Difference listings
*** Block opens ***
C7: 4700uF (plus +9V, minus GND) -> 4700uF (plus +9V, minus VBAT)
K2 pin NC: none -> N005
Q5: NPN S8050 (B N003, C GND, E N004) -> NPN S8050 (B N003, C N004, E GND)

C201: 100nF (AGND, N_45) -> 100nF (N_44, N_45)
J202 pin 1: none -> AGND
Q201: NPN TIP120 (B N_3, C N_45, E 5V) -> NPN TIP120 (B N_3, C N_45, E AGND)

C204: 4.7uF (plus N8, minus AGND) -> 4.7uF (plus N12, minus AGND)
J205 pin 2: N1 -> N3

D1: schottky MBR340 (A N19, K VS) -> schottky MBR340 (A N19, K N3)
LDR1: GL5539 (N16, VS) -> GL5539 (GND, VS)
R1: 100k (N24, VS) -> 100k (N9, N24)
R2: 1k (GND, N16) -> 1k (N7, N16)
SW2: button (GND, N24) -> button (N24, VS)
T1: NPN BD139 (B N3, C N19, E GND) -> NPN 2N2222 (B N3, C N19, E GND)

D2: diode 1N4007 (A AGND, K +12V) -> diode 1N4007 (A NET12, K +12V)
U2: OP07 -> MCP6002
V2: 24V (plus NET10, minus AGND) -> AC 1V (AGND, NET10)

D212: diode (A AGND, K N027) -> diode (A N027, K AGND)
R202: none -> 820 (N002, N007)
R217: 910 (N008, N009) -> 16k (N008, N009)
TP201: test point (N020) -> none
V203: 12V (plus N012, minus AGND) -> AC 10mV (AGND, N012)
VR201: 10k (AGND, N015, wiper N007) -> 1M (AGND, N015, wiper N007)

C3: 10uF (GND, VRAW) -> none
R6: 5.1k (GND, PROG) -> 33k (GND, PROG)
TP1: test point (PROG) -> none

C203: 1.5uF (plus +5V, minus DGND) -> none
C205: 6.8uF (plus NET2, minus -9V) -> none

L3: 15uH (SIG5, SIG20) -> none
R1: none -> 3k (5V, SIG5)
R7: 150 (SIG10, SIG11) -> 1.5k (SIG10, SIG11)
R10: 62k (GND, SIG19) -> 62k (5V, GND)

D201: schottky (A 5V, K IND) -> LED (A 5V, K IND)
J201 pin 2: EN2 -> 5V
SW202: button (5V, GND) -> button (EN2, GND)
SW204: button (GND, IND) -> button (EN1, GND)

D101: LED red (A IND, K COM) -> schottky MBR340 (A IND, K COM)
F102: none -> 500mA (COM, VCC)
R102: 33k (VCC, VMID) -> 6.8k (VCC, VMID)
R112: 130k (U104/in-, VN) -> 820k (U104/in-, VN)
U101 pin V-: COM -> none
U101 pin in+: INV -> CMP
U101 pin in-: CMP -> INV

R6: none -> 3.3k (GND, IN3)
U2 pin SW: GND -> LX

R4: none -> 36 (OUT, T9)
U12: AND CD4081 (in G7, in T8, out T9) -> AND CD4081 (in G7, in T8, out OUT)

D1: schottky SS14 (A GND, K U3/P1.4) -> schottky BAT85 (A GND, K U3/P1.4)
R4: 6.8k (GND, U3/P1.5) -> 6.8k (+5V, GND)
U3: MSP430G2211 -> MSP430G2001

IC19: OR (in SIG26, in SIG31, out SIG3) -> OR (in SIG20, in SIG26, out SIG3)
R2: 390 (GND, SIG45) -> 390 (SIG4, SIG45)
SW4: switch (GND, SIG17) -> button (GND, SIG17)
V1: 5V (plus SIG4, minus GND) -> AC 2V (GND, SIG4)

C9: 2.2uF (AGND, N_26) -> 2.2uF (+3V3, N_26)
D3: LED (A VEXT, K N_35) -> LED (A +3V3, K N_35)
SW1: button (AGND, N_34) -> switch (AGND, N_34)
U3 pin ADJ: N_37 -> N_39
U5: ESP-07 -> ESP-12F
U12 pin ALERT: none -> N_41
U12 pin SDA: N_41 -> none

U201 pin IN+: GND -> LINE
*** Block closes ***
Wherever the string "AGND" appears in the records above, copy the line it sits in.

▸ REPLY TO THE EXERCISE:
C201: 100nF (AGND, N_45) -> 100nF (N_44, N_45)
J202 pin 1: none -> AGND
Q201: NPN TIP120 (B N_3, C N_45, E 5V) -> NPN TIP120 (B N_3, C N_45, E AGND)
C204: 4.7uF (plus N8, minus AGND) -> 4.7uF (plus N12, minus AGND)
D2: diode 1N4007 (A AGND, K +12V) -> diode 1N4007 (A NET12, K +12V)
V2: 24V (plus NET10, minus AGND) -> AC 1V (AGND, NET10)
D212: diode (A AGND, K N027) -> diode (A N027, K AGND)
V203: 12V (plus N012, minus AGND) -> AC 10mV (AGND, N012)
VR201: 10k (AGND, N015, wiper N007) -> 1M (AGND, N015, wiper N007)
C9: 2.2uF (AGND, N_26) -> 2.2uF (+3V3, N_26)
SW1: button (AGND, N_34) -> switch (AGND, N_34)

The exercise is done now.